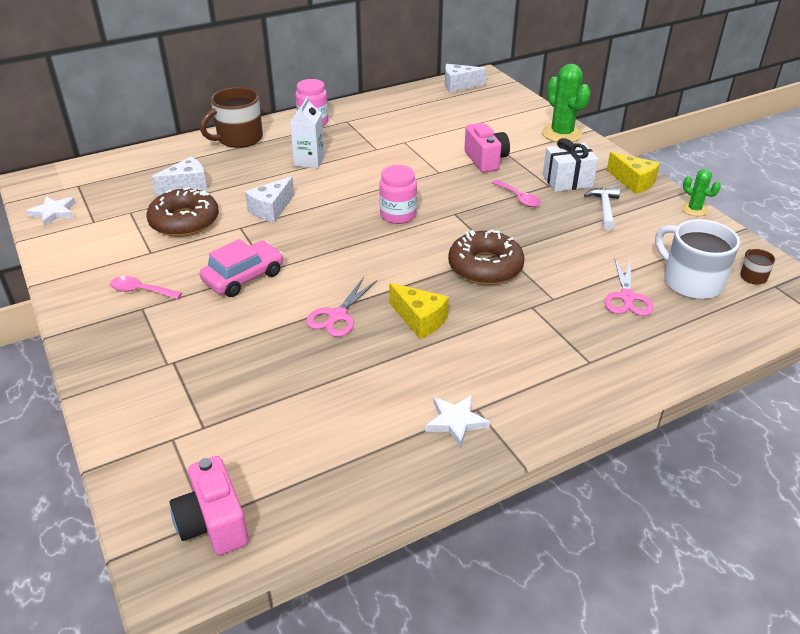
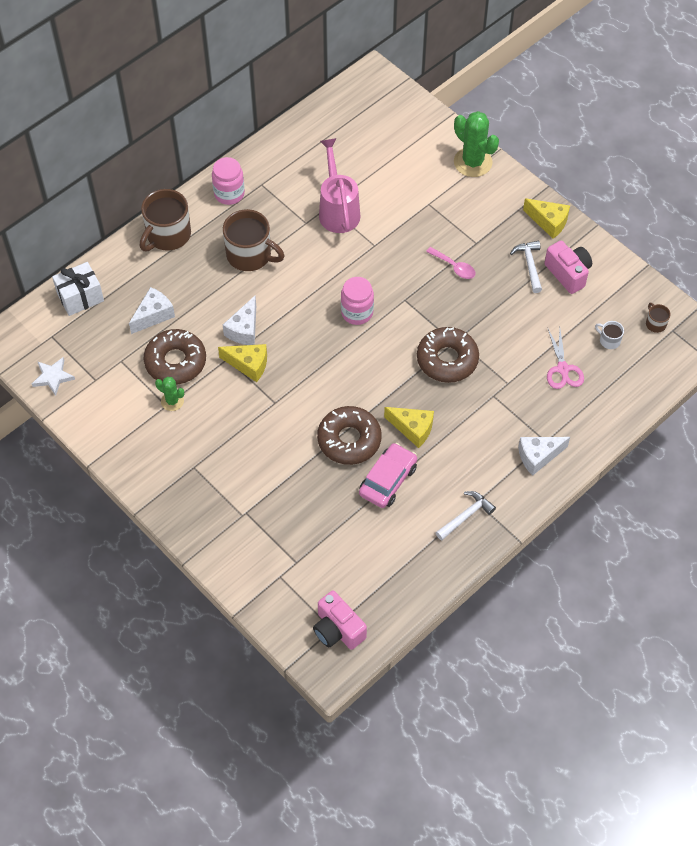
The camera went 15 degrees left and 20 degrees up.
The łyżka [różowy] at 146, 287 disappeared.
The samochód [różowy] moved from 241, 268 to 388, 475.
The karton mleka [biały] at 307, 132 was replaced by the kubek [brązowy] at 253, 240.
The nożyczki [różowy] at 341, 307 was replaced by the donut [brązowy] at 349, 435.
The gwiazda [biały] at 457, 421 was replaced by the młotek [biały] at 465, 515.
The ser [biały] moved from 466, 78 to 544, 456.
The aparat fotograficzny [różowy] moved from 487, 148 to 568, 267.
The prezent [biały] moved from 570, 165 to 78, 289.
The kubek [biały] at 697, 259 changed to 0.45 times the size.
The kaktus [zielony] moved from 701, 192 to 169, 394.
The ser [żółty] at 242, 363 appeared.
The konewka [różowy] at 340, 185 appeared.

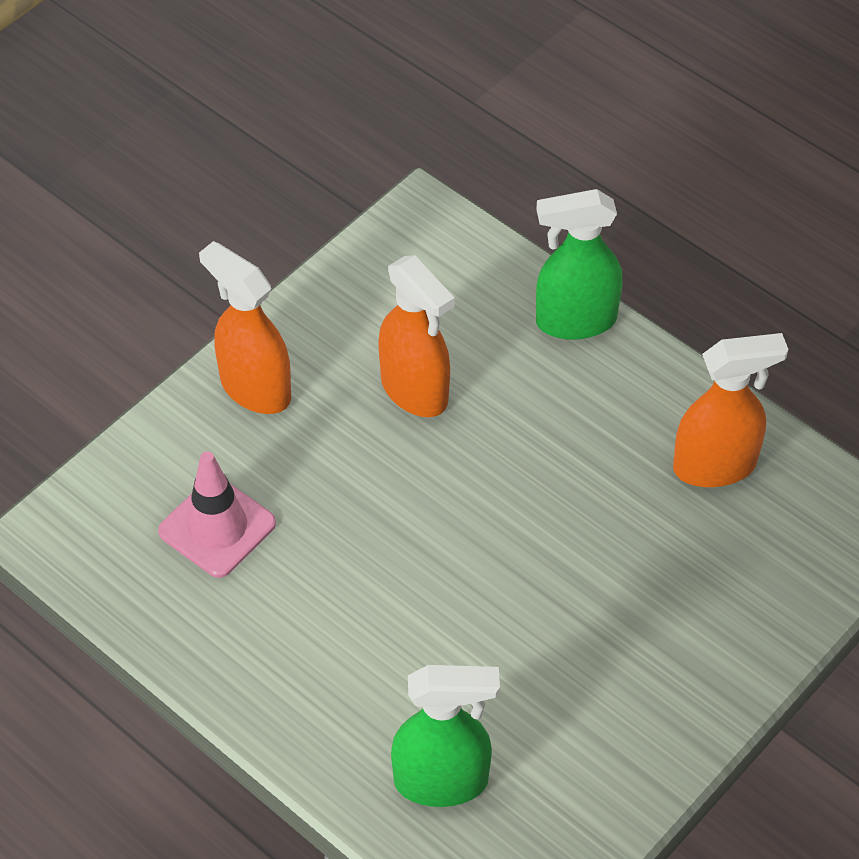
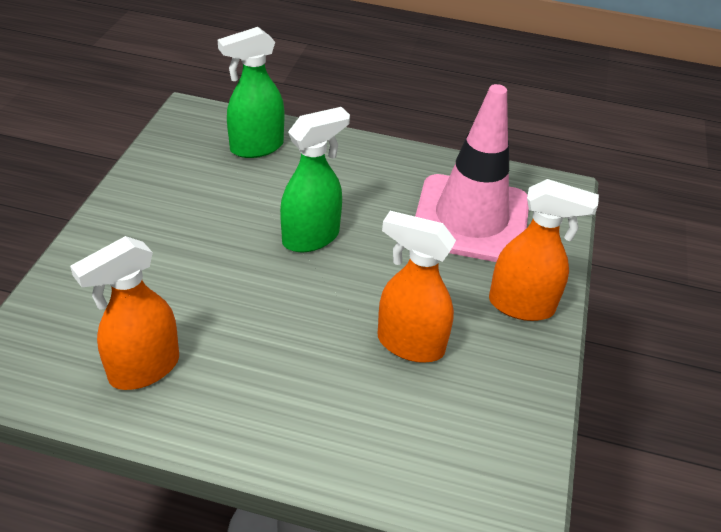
The camera went 150 degrees right and 10 degrees down.
The pachołek [różowy] at 217, 514 changed to 1.76 times the size.
The spryskiwacz [zielony] moved from 579, 264 to 315, 179.

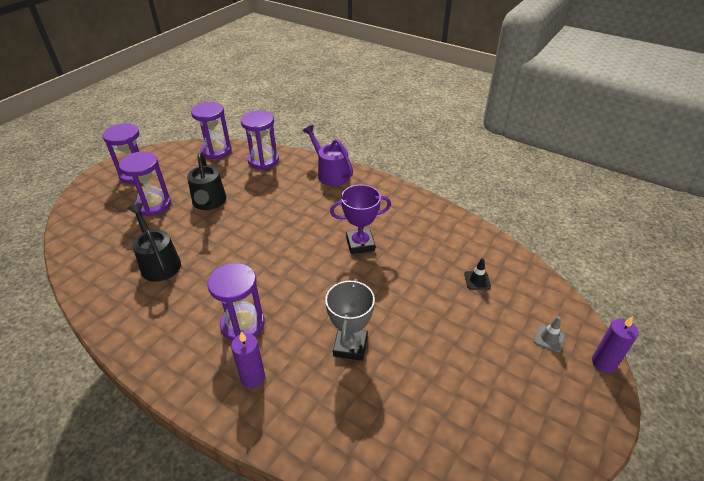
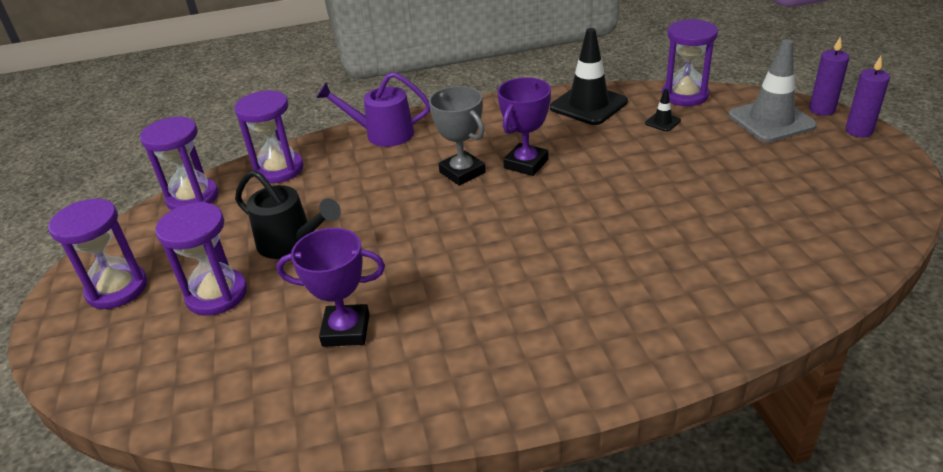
The camera went 45 degrees left and 5 degrees down.
The konewka [czarny] at 154, 242 was replaced by the puchar [fioletowy] at 330, 287.
The klepsydra [fioletowy] moved from 236, 302 to 690, 62.
The świeca [fioletowy] moved from 248, 360 to 867, 96.
The puchar [szary] moved from 350, 320 to 457, 136.
The pachołek [szary] at 549, 334 changed to 2.28 times the size.
The pachołek [czarny] at 589, 76 appeared.

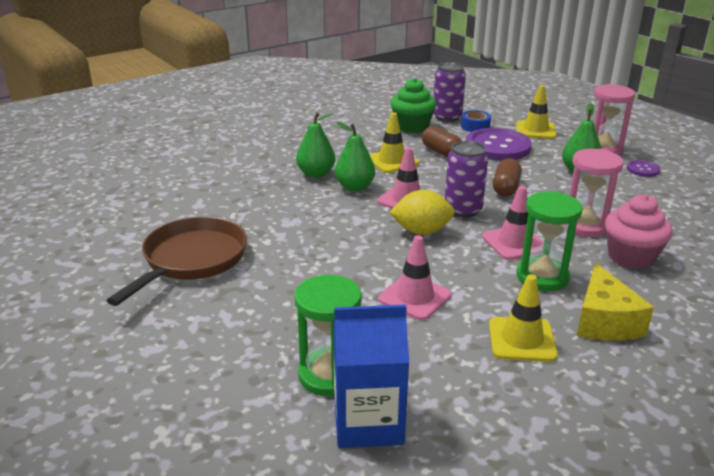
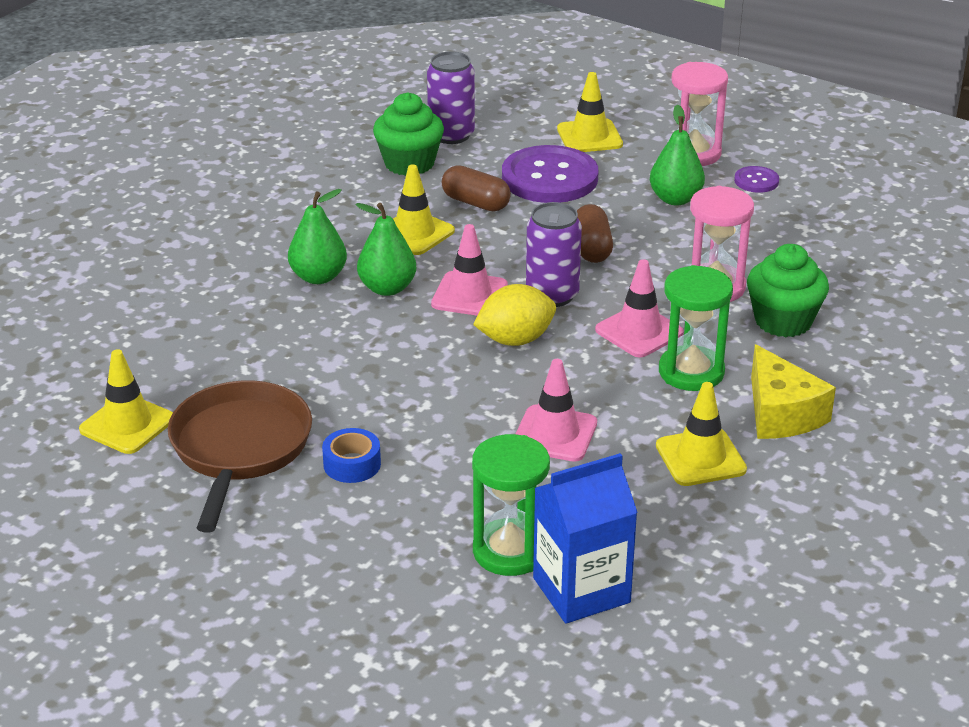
The camera went 20 degrees left and 5 degrees up.
The taśma klejąca [niebieski] moved from 476, 121 to 351, 455.
The muffinka [różowy] at 639, 231 became the muffinka [zielony] at 788, 290.
The pachołek [żółty] at 126, 401 appeared.

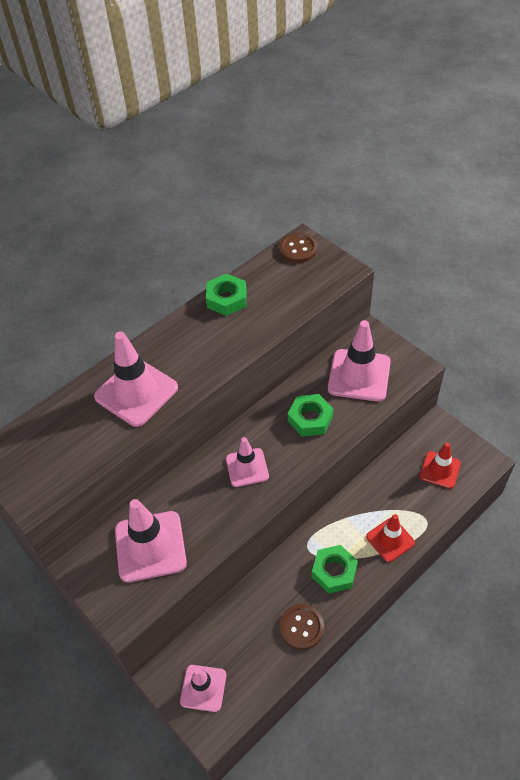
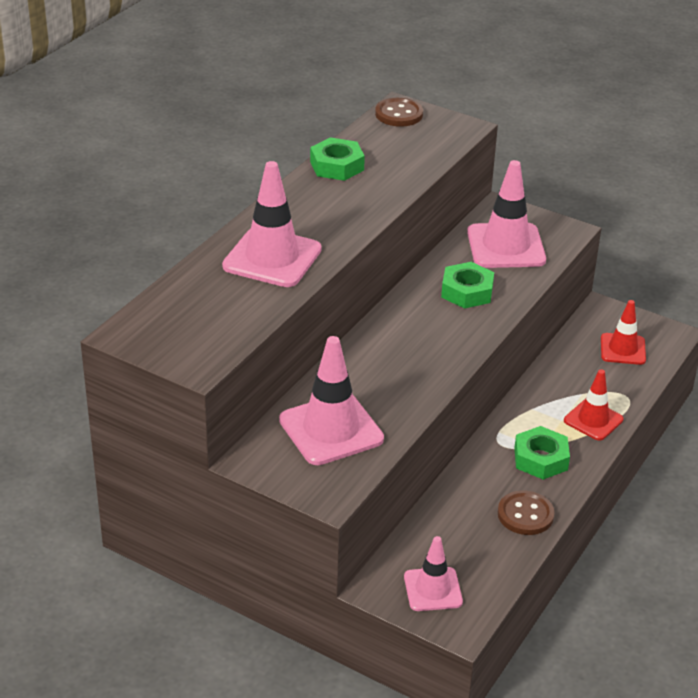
The camera went 20 degrees left and 15 degrees down.
The pachołek [różowy] at 247, 462 disappeared.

- Activity
Transcribe, exactly and without pictures, everything in the data from the line with "The łyżka [różowy] at 146, 287 disappeared." down to the line with "The camera went 45", both included.

- Output for this exercise
The łyżka [różowy] at 146, 287 disappeared.
The samochód [różowy] moved from 241, 268 to 388, 475.
The karton mleka [biały] at 307, 132 was replaced by the kubek [brązowy] at 253, 240.
The nożyczki [różowy] at 341, 307 was replaced by the donut [brązowy] at 349, 435.
The gwiazda [biały] at 457, 421 was replaced by the młotek [biały] at 465, 515.
The ser [biały] moved from 466, 78 to 544, 456.
The aparat fotograficzny [różowy] moved from 487, 148 to 568, 267.
The prezent [biały] moved from 570, 165 to 78, 289.
The kubek [biały] at 697, 259 changed to 0.45 times the size.
The kaktus [zielony] moved from 701, 192 to 169, 394.
The ser [żółty] at 242, 363 appeared.
The konewka [różowy] at 340, 185 appeared.

The camera went 150 degrees right and 10 degrees down.
The pachołek [różowy] at 217, 514 changed to 1.76 times the size.
The spryskiwacz [zielony] moved from 579, 264 to 315, 179.

The camera went 45 degrees left and 5 degrees down.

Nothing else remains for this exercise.